• _DIRECTIONS FOR THIS TASK_
Please retype every entry below, keeping it exactly the same.

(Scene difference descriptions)

----------

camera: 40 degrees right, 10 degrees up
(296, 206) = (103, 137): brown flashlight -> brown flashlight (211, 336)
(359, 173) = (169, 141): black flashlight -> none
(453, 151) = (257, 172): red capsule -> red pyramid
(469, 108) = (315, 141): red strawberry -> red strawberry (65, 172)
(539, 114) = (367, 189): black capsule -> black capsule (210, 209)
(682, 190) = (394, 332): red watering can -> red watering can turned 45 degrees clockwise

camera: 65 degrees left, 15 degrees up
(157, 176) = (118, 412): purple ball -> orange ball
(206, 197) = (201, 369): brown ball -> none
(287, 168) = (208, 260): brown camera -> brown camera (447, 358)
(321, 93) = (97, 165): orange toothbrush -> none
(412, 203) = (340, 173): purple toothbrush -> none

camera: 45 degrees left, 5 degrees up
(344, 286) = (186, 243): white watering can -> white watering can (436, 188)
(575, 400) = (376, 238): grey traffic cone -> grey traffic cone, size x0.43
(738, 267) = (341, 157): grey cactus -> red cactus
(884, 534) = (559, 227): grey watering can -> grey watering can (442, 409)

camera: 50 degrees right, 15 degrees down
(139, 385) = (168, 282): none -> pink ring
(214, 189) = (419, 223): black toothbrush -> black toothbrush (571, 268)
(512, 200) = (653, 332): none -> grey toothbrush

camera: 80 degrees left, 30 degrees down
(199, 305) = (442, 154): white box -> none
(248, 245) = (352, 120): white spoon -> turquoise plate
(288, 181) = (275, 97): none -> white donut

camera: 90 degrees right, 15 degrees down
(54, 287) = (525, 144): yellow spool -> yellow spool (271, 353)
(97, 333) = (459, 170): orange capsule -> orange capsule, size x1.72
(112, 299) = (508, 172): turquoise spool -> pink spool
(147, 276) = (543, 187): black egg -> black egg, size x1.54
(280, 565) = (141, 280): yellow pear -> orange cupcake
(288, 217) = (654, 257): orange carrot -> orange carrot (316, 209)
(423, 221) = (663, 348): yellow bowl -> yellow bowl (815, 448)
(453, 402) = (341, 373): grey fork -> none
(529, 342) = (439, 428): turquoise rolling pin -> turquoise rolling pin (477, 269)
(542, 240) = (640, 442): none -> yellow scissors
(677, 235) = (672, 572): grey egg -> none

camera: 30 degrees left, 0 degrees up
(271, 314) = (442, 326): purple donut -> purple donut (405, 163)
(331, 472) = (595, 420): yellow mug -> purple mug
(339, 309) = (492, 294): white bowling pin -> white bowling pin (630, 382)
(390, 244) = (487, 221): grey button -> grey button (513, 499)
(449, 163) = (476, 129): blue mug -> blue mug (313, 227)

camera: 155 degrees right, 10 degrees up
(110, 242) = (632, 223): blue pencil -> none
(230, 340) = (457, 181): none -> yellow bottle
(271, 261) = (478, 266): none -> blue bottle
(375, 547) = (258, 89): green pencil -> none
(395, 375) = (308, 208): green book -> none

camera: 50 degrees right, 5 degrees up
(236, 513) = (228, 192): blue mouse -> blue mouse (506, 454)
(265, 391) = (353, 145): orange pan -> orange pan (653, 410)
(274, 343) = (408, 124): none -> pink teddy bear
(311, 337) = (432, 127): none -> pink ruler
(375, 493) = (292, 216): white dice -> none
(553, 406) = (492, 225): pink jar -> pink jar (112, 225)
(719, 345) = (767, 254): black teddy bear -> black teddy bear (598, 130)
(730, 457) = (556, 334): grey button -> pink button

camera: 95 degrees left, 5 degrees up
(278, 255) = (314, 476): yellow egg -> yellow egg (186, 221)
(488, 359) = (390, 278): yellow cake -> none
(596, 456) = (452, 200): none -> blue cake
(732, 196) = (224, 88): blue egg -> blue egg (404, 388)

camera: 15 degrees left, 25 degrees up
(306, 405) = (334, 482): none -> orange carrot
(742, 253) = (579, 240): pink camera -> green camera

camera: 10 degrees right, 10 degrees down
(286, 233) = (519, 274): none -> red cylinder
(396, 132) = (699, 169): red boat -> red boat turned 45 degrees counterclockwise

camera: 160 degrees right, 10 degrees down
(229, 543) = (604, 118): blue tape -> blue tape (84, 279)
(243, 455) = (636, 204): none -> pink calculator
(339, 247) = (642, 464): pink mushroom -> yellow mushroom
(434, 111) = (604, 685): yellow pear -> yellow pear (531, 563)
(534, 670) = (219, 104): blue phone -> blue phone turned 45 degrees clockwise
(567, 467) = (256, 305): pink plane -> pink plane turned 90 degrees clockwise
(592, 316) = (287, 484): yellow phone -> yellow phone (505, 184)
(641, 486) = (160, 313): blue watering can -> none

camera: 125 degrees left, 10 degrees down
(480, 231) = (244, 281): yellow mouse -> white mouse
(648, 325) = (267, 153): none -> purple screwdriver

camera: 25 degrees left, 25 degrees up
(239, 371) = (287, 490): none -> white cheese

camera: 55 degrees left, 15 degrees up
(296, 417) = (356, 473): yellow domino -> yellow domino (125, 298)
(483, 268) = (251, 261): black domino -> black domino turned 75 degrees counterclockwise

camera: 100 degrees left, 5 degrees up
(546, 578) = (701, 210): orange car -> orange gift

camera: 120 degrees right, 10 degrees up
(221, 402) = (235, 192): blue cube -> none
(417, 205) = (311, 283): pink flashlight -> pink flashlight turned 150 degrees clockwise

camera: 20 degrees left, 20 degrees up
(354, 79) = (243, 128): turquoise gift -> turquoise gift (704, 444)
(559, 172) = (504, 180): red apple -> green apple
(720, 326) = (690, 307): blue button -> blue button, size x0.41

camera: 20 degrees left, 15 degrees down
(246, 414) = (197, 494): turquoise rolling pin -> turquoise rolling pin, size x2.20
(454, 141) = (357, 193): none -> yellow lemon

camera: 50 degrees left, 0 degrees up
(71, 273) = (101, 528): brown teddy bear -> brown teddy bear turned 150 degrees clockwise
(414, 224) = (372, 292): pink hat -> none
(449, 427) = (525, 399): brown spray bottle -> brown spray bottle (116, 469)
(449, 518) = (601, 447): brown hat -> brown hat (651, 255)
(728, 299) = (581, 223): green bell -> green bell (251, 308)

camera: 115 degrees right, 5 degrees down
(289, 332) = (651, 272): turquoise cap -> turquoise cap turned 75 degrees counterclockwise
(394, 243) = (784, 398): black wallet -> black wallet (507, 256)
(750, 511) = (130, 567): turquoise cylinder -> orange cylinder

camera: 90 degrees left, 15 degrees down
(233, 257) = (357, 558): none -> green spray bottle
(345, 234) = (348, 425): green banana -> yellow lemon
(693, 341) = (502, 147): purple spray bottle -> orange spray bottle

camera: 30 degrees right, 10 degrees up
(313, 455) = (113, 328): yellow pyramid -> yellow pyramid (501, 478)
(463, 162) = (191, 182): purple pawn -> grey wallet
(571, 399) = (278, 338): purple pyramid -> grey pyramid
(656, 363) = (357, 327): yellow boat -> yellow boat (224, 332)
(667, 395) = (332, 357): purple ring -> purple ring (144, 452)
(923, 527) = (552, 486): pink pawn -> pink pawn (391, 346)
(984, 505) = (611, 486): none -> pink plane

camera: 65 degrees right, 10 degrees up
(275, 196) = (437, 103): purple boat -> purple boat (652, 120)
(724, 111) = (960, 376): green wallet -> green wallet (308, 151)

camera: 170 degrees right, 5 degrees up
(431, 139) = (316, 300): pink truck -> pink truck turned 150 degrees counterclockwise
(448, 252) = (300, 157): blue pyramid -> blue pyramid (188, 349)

----------

• _ANSWER_
camera: 40 degrees right, 10 degrees up
(296, 206) = (103, 137): brown flashlight -> brown flashlight (211, 336)
(359, 173) = (169, 141): black flashlight -> none
(453, 151) = (257, 172): red capsule -> red pyramid
(469, 108) = (315, 141): red strawberry -> red strawberry (65, 172)
(539, 114) = (367, 189): black capsule -> black capsule (210, 209)
(682, 190) = (394, 332): red watering can -> red watering can turned 45 degrees clockwise

camera: 65 degrees left, 15 degrees up
(157, 176) = (118, 412): purple ball -> orange ball
(206, 197) = (201, 369): brown ball -> none
(287, 168) = (208, 260): brown camera -> brown camera (447, 358)
(321, 93) = (97, 165): orange toothbrush -> none
(412, 203) = (340, 173): purple toothbrush -> none

camera: 45 degrees left, 5 degrees up
(344, 286) = (186, 243): white watering can -> white watering can (436, 188)
(575, 400) = (376, 238): grey traffic cone -> grey traffic cone, size x0.43
(738, 267) = (341, 157): grey cactus -> red cactus
(884, 534) = (559, 227): grey watering can -> grey watering can (442, 409)

camera: 50 degrees right, 15 degrees down
(139, 385) = (168, 282): none -> pink ring
(214, 189) = (419, 223): black toothbrush -> black toothbrush (571, 268)
(512, 200) = (653, 332): none -> grey toothbrush

camera: 80 degrees left, 30 degrees down
(199, 305) = (442, 154): white box -> none
(248, 245) = (352, 120): white spoon -> turquoise plate
(288, 181) = (275, 97): none -> white donut

camera: 90 degrees right, 15 degrees down
(54, 287) = (525, 144): yellow spool -> yellow spool (271, 353)
(97, 333) = (459, 170): orange capsule -> orange capsule, size x1.72
(112, 299) = (508, 172): turquoise spool -> pink spool
(147, 276) = (543, 187): black egg -> black egg, size x1.54
(280, 565) = (141, 280): yellow pear -> orange cupcake
(288, 217) = (654, 257): orange carrot -> orange carrot (316, 209)
(423, 221) = (663, 348): yellow bowl -> yellow bowl (815, 448)
(453, 402) = (341, 373): grey fork -> none
(529, 342) = (439, 428): turquoise rolling pin -> turquoise rolling pin (477, 269)
(542, 240) = (640, 442): none -> yellow scissors
(677, 235) = (672, 572): grey egg -> none

camera: 30 degrees left, 0 degrees up
(271, 314) = (442, 326): purple donut -> purple donut (405, 163)
(331, 472) = (595, 420): yellow mug -> purple mug
(339, 309) = (492, 294): white bowling pin -> white bowling pin (630, 382)
(390, 244) = (487, 221): grey button -> grey button (513, 499)
(449, 163) = (476, 129): blue mug -> blue mug (313, 227)

camera: 155 degrees right, 10 degrees up
(110, 242) = (632, 223): blue pencil -> none
(230, 340) = (457, 181): none -> yellow bottle
(271, 261) = (478, 266): none -> blue bottle
(375, 547) = (258, 89): green pencil -> none
(395, 375) = (308, 208): green book -> none

camera: 50 degrees right, 5 degrees up
(236, 513) = (228, 192): blue mouse -> blue mouse (506, 454)
(265, 391) = (353, 145): orange pan -> orange pan (653, 410)
(274, 343) = (408, 124): none -> pink teddy bear
(311, 337) = (432, 127): none -> pink ruler
(375, 493) = (292, 216): white dice -> none
(553, 406) = (492, 225): pink jar -> pink jar (112, 225)
(719, 345) = (767, 254): black teddy bear -> black teddy bear (598, 130)
(730, 457) = (556, 334): grey button -> pink button

camera: 95 degrees left, 5 degrees up
(278, 255) = (314, 476): yellow egg -> yellow egg (186, 221)
(488, 359) = (390, 278): yellow cake -> none
(596, 456) = (452, 200): none -> blue cake
(732, 196) = (224, 88): blue egg -> blue egg (404, 388)

camera: 15 degrees left, 25 degrees up
(306, 405) = (334, 482): none -> orange carrot
(742, 253) = (579, 240): pink camera -> green camera

camera: 10 degrees right, 10 degrees down
(286, 233) = (519, 274): none -> red cylinder
(396, 132) = (699, 169): red boat -> red boat turned 45 degrees counterclockwise

camera: 160 degrees right, 10 degrees down
(229, 543) = (604, 118): blue tape -> blue tape (84, 279)
(243, 455) = (636, 204): none -> pink calculator
(339, 247) = (642, 464): pink mushroom -> yellow mushroom
(434, 111) = (604, 685): yellow pear -> yellow pear (531, 563)
(534, 670) = (219, 104): blue phone -> blue phone turned 45 degrees clockwise
(567, 467) = (256, 305): pink plane -> pink plane turned 90 degrees clockwise
(592, 316) = (287, 484): yellow phone -> yellow phone (505, 184)
(641, 486) = (160, 313): blue watering can -> none

camera: 125 degrees left, 10 degrees down
(480, 231) = (244, 281): yellow mouse -> white mouse
(648, 325) = (267, 153): none -> purple screwdriver

camera: 25 degrees left, 25 degrees up
(239, 371) = (287, 490): none -> white cheese

camera: 55 degrees left, 15 degrees up
(296, 417) = (356, 473): yellow domino -> yellow domino (125, 298)
(483, 268) = (251, 261): black domino -> black domino turned 75 degrees counterclockwise

camera: 100 degrees left, 5 degrees up
(546, 578) = (701, 210): orange car -> orange gift

camera: 120 degrees right, 10 degrees up
(221, 402) = (235, 192): blue cube -> none
(417, 205) = (311, 283): pink flashlight -> pink flashlight turned 150 degrees clockwise

camera: 20 degrees left, 20 degrees up
(354, 79) = (243, 128): turquoise gift -> turquoise gift (704, 444)
(559, 172) = (504, 180): red apple -> green apple
(720, 326) = (690, 307): blue button -> blue button, size x0.41

camera: 20 degrees left, 15 degrees down
(246, 414) = (197, 494): turquoise rolling pin -> turquoise rolling pin, size x2.20
(454, 141) = (357, 193): none -> yellow lemon

camera: 50 degrees left, 0 degrees up
(71, 273) = (101, 528): brown teddy bear -> brown teddy bear turned 150 degrees clockwise
(414, 224) = (372, 292): pink hat -> none
(449, 427) = (525, 399): brown spray bottle -> brown spray bottle (116, 469)
(449, 518) = (601, 447): brown hat -> brown hat (651, 255)
(728, 299) = (581, 223): green bell -> green bell (251, 308)

camera: 115 degrees right, 5 degrees down
(289, 332) = (651, 272): turquoise cap -> turquoise cap turned 75 degrees counterclockwise
(394, 243) = (784, 398): black wallet -> black wallet (507, 256)
(750, 511) = (130, 567): turquoise cylinder -> orange cylinder

camera: 90 degrees left, 15 degrees down
(233, 257) = (357, 558): none -> green spray bottle
(345, 234) = (348, 425): green banana -> yellow lemon
(693, 341) = (502, 147): purple spray bottle -> orange spray bottle

camera: 30 degrees right, 10 degrees up
(313, 455) = (113, 328): yellow pyramid -> yellow pyramid (501, 478)
(463, 162) = (191, 182): purple pawn -> grey wallet
(571, 399) = (278, 338): purple pyramid -> grey pyramid
(656, 363) = (357, 327): yellow boat -> yellow boat (224, 332)
(667, 395) = (332, 357): purple ring -> purple ring (144, 452)
(923, 527) = (552, 486): pink pawn -> pink pawn (391, 346)
(984, 505) = (611, 486): none -> pink plane

camera: 65 degrees right, 10 degrees up
(275, 196) = (437, 103): purple boat -> purple boat (652, 120)
(724, 111) = (960, 376): green wallet -> green wallet (308, 151)

camera: 170 degrees right, 5 degrees up
(431, 139) = (316, 300): pink truck -> pink truck turned 150 degrees counterclockwise
(448, 252) = (300, 157): blue pyramid -> blue pyramid (188, 349)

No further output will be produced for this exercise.